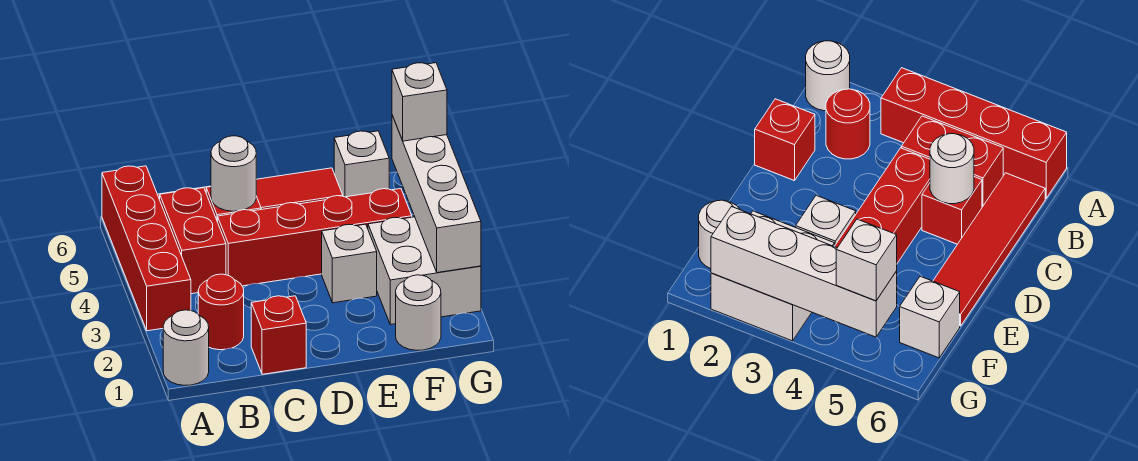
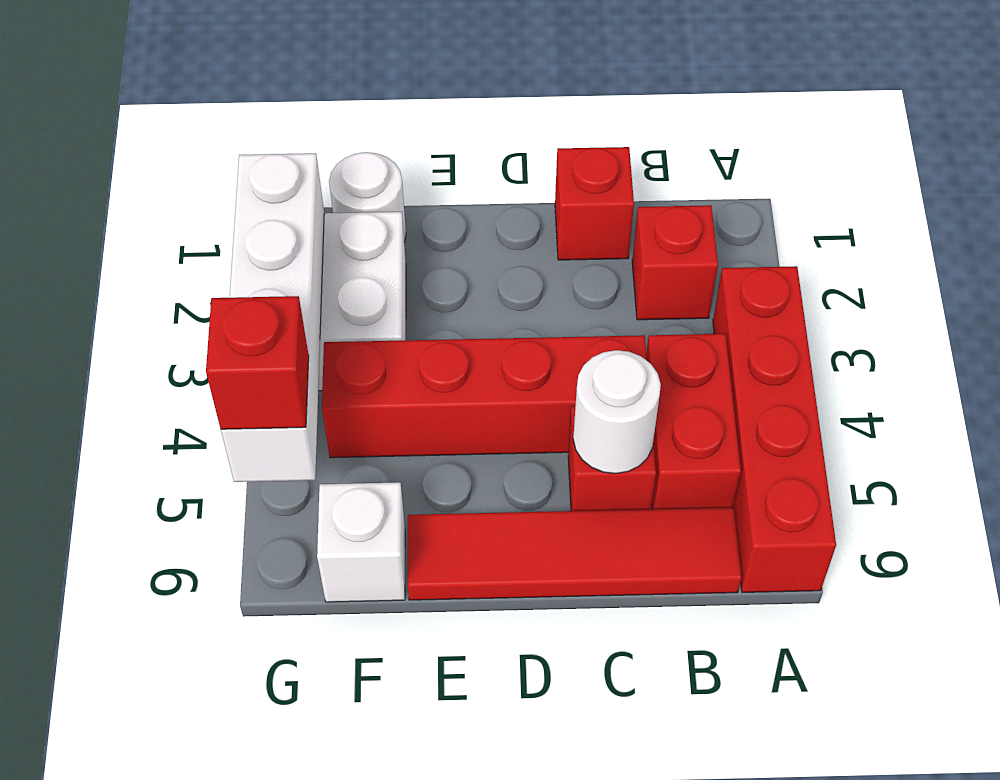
white round brick A1 level 1 -> none
red round brick B2 level 1 -> red brick B2 level 1
white brick E3 level 1 -> none
white brick G5 level 3 -> red brick G5 level 3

• _What to work on_
What is needed is one number, the count of lines in the listing above that contain the word "round".

• _Response to the task_
2